[Data for processing Boundary: Start]

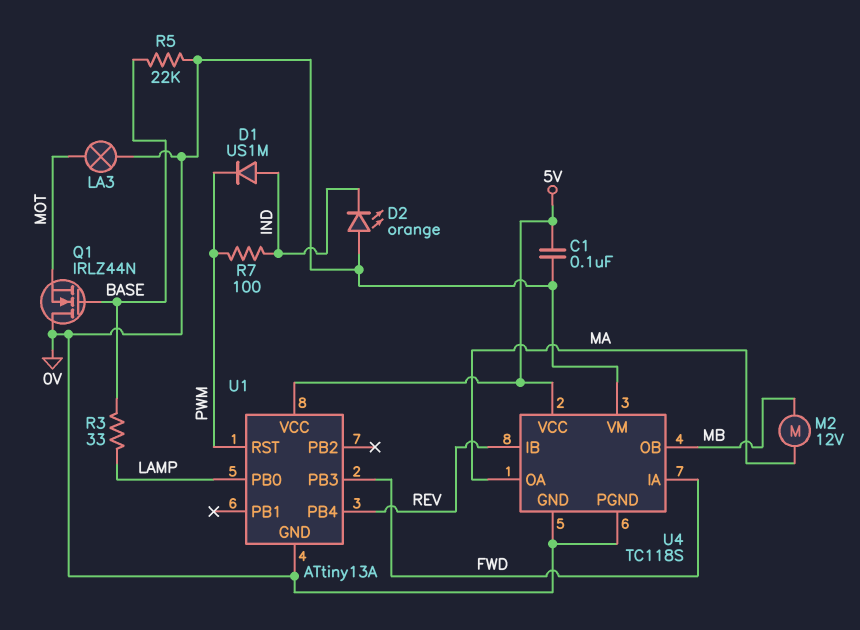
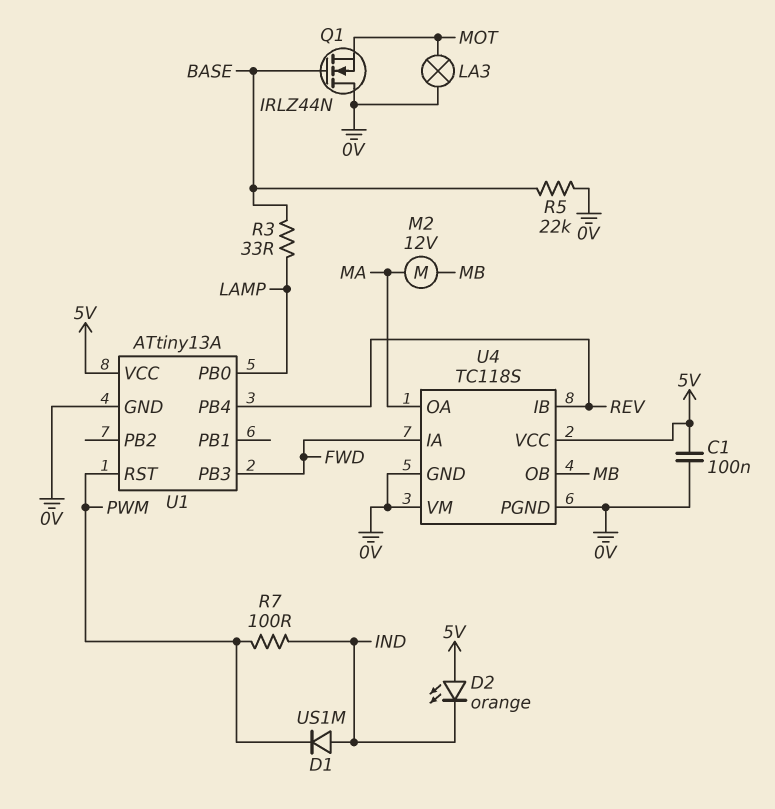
D2: LED orange (A 0V, K IND) -> LED orange (A 5V, K IND)

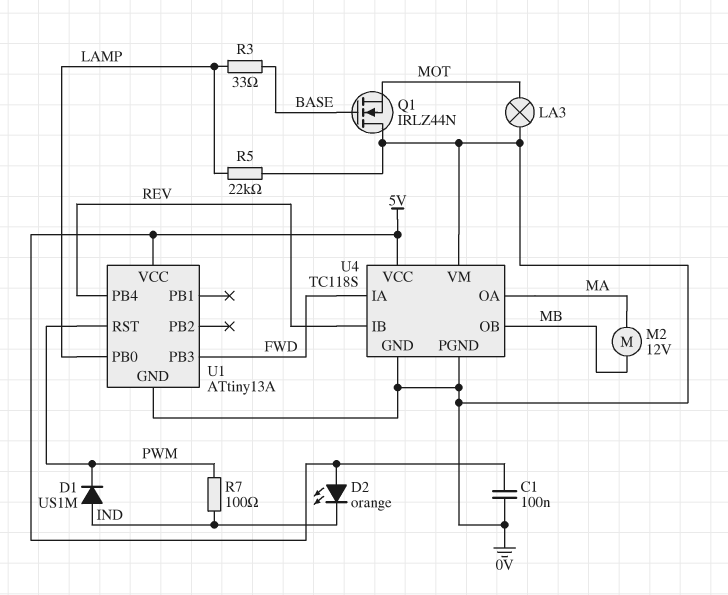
R5: 22k (0V, BASE) -> 22k (0V, LAMP)

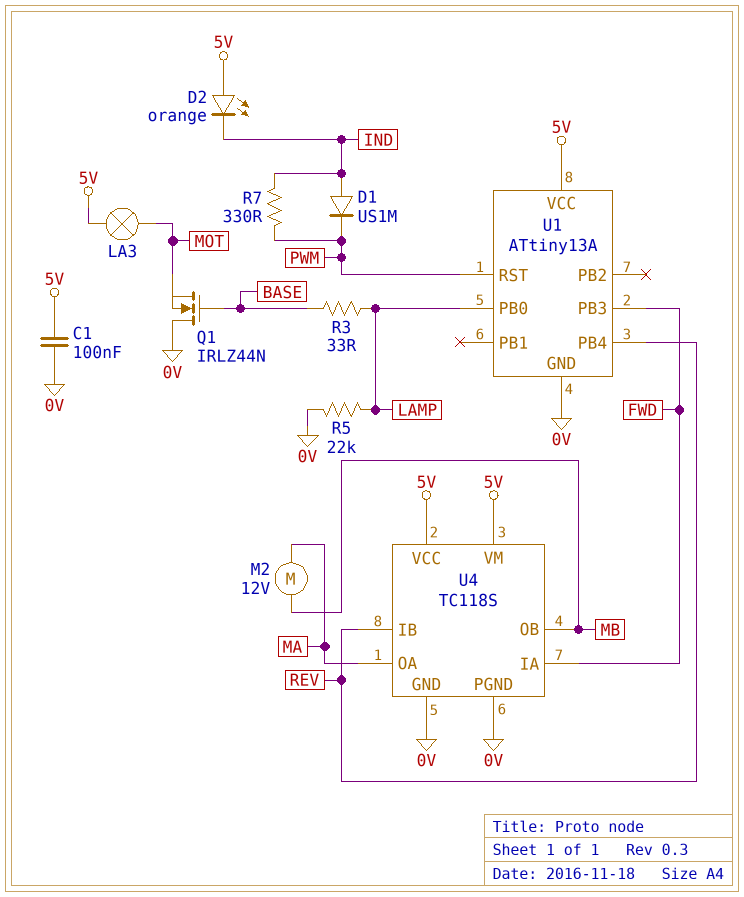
LA3: lamp (0V, MOT) -> lamp (5V, MOT)
R7: 100 (IND, PWM) -> 330 (IND, PWM)
U4 pin VM: 0V -> 5V

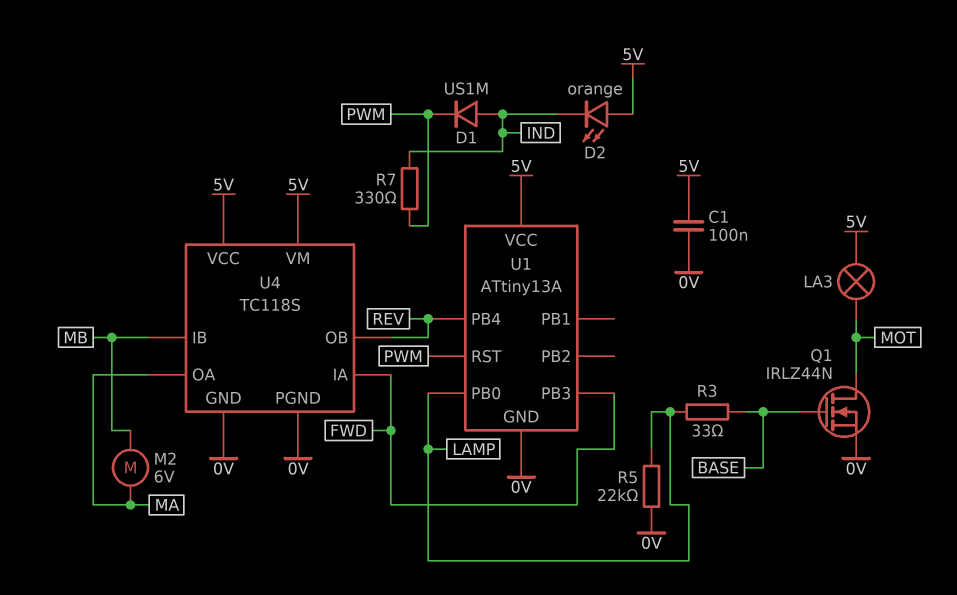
M2: motor 12V (MA, MB) -> motor 6V (MA, MB)
Q1: NMOS IRLZ44N (G BASE, D 0V, S MOT) -> NMOS IRLZ44N (G BASE, D MOT, S 0V)
U4 pin IB: REV -> MB
U4 pin OB: MB -> REV

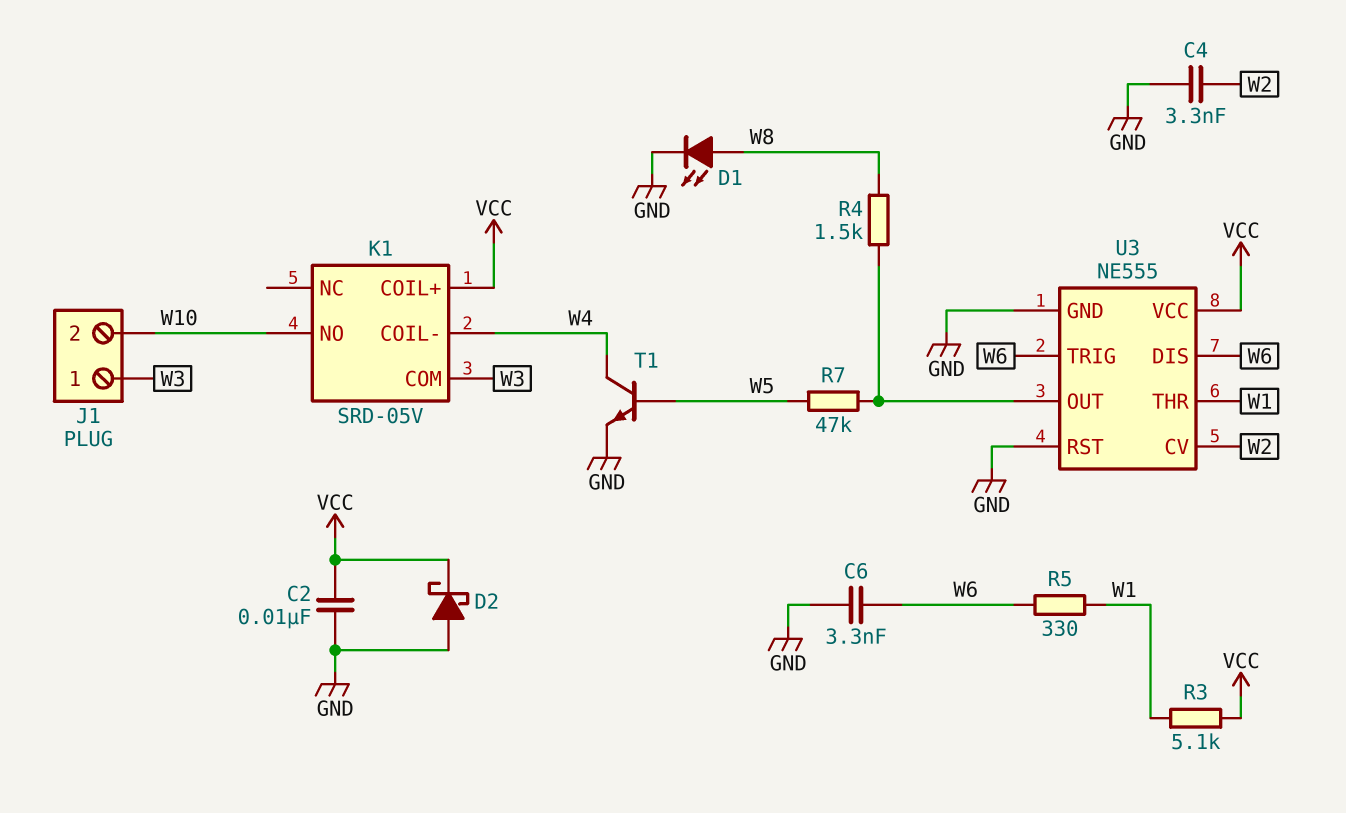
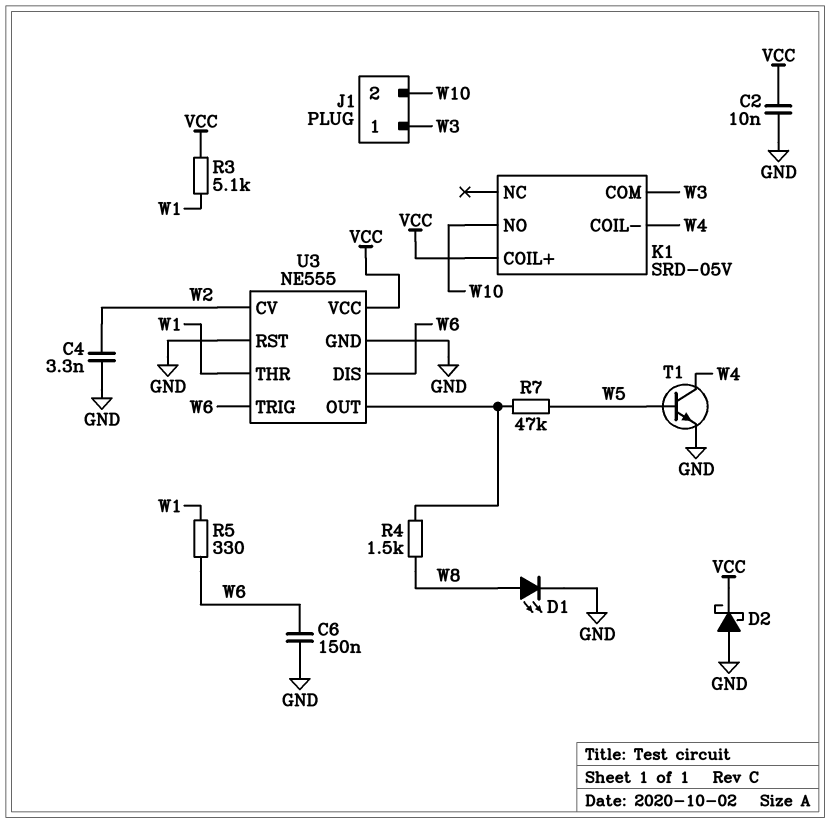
C6: 3.3nF (GND, W6) -> 150nF (GND, W6)

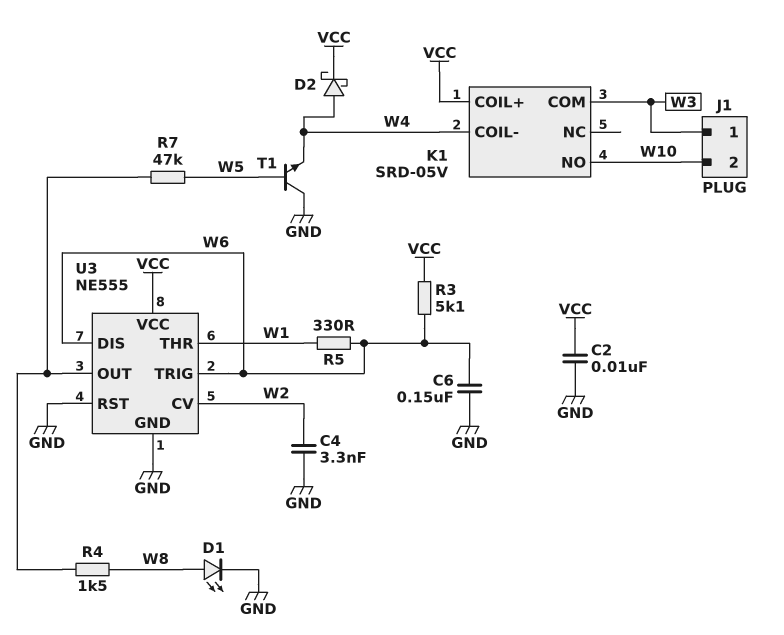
D2: schottky (A GND, K VCC) -> schottky (A W4, K VCC)
R3: 5.1k (VCC, W1) -> 5.1k (VCC, W6)
T1: NPN (B W5, C W4, E GND) -> NPN (B W5, C GND, E W4)

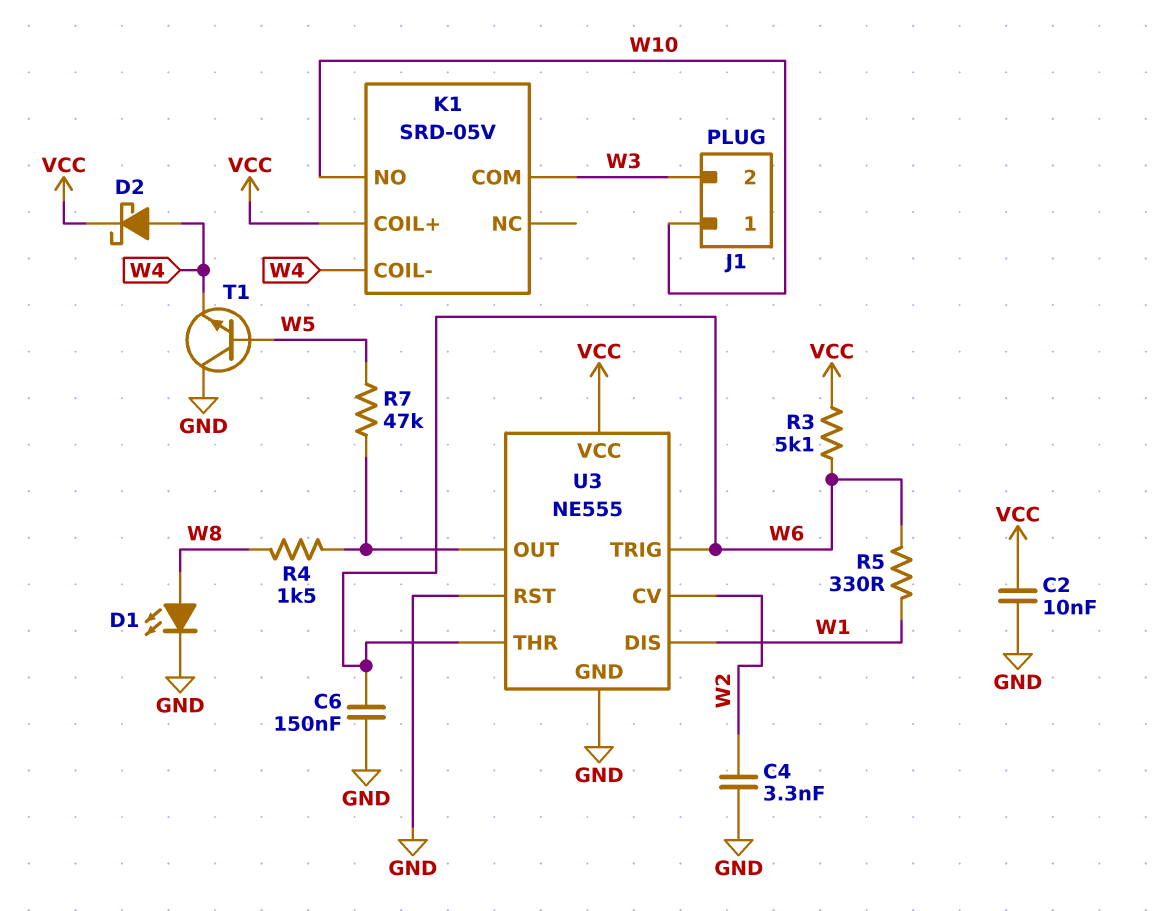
J1 pin 1: W3 -> W10
J1 pin 2: W10 -> W3
U3 pin DIS: W6 -> W1
U3 pin THR: W1 -> W6

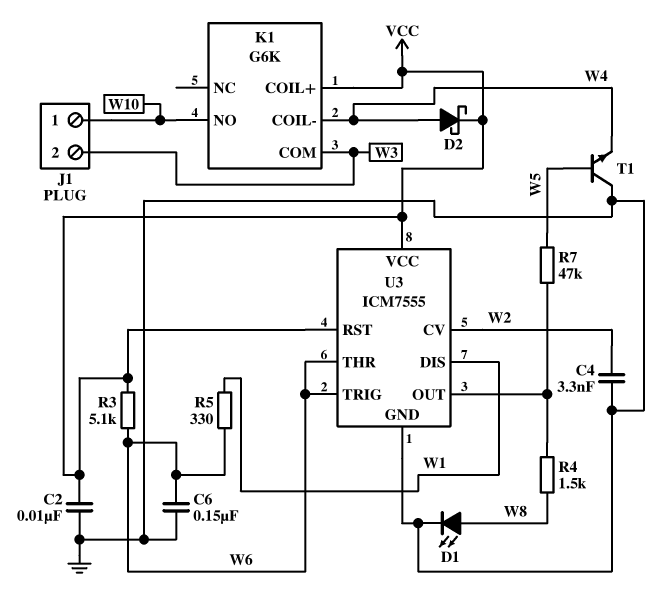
K1: SRD-05V -> G6K
U3: NE555 -> ICM7555
U3 pin RST: GND -> VCC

[Data for processing Boundary: End]

Could you set down the records above exactly, skipping any picture?

D2: LED orange (A 0V, K IND) -> LED orange (A 5V, K IND)

R5: 22k (0V, BASE) -> 22k (0V, LAMP)

LA3: lamp (0V, MOT) -> lamp (5V, MOT)
R7: 100 (IND, PWM) -> 330 (IND, PWM)
U4 pin VM: 0V -> 5V

M2: motor 12V (MA, MB) -> motor 6V (MA, MB)
Q1: NMOS IRLZ44N (G BASE, D 0V, S MOT) -> NMOS IRLZ44N (G BASE, D MOT, S 0V)
U4 pin IB: REV -> MB
U4 pin OB: MB -> REV

C6: 3.3nF (GND, W6) -> 150nF (GND, W6)

D2: schottky (A GND, K VCC) -> schottky (A W4, K VCC)
R3: 5.1k (VCC, W1) -> 5.1k (VCC, W6)
T1: NPN (B W5, C W4, E GND) -> NPN (B W5, C GND, E W4)

J1 pin 1: W3 -> W10
J1 pin 2: W10 -> W3
U3 pin DIS: W6 -> W1
U3 pin THR: W1 -> W6

K1: SRD-05V -> G6K
U3: NE555 -> ICM7555
U3 pin RST: GND -> VCC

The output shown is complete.